— WORK INSTRUCTION —
An exact copy of the data is needed, one that excludes all pictures.

— DATA SECTION —
++++++++++

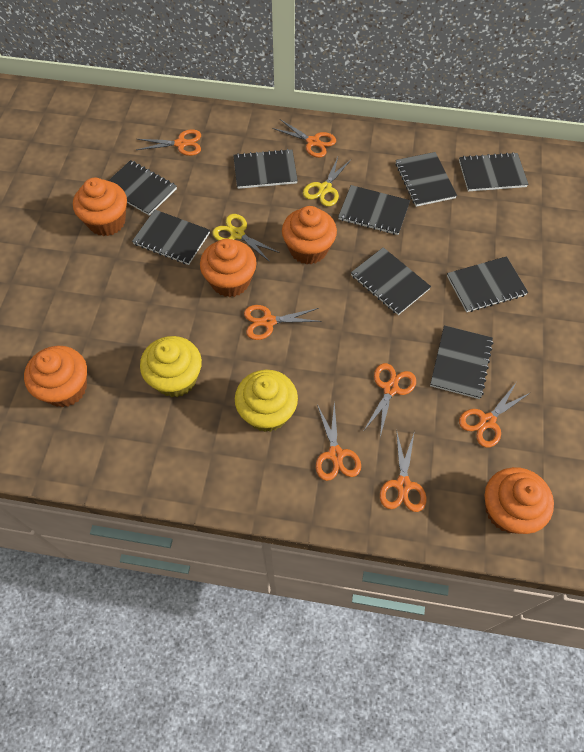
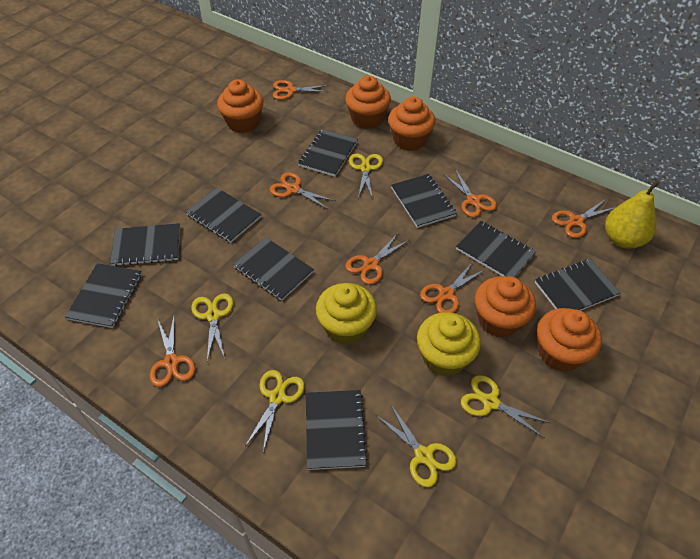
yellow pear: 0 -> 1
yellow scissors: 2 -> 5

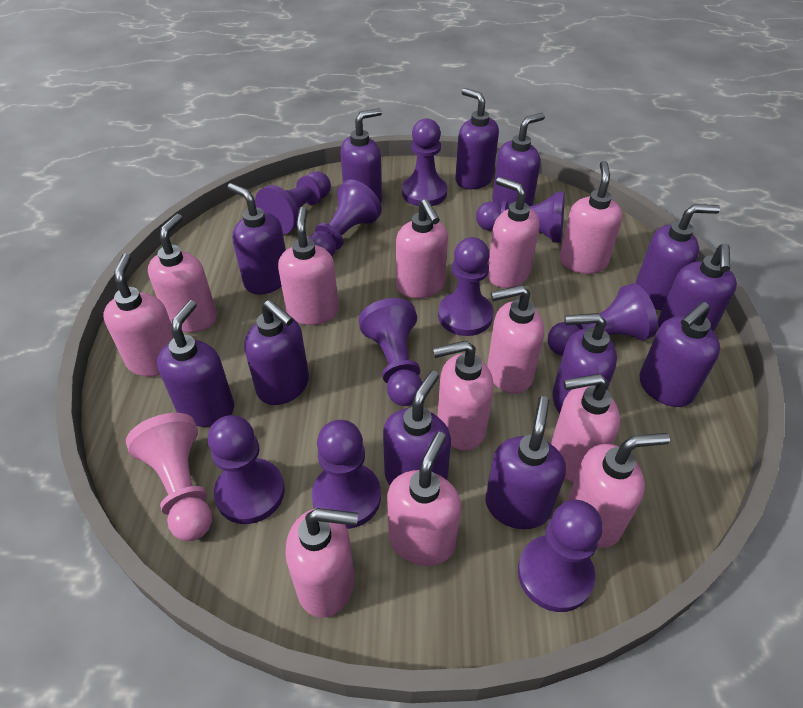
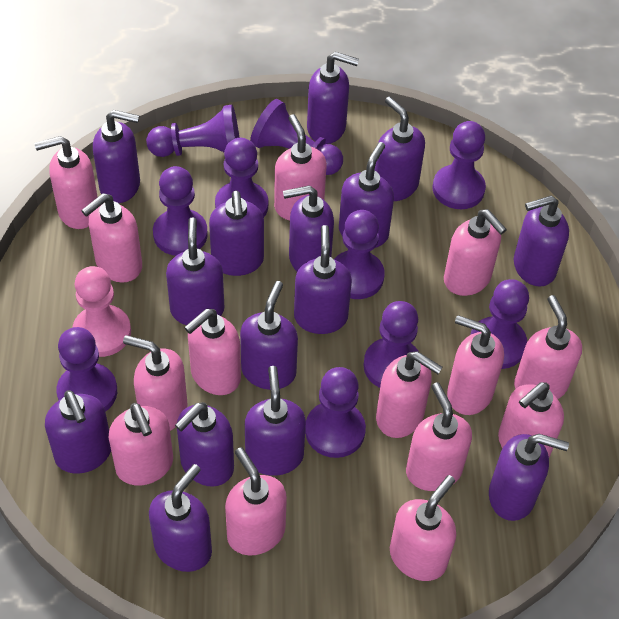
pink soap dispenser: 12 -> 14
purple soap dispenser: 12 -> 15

++++++++++

— ANSWER AREA —
yellow pear: 0 -> 1
yellow scissors: 2 -> 5

pink soap dispenser: 12 -> 14
purple soap dispenser: 12 -> 15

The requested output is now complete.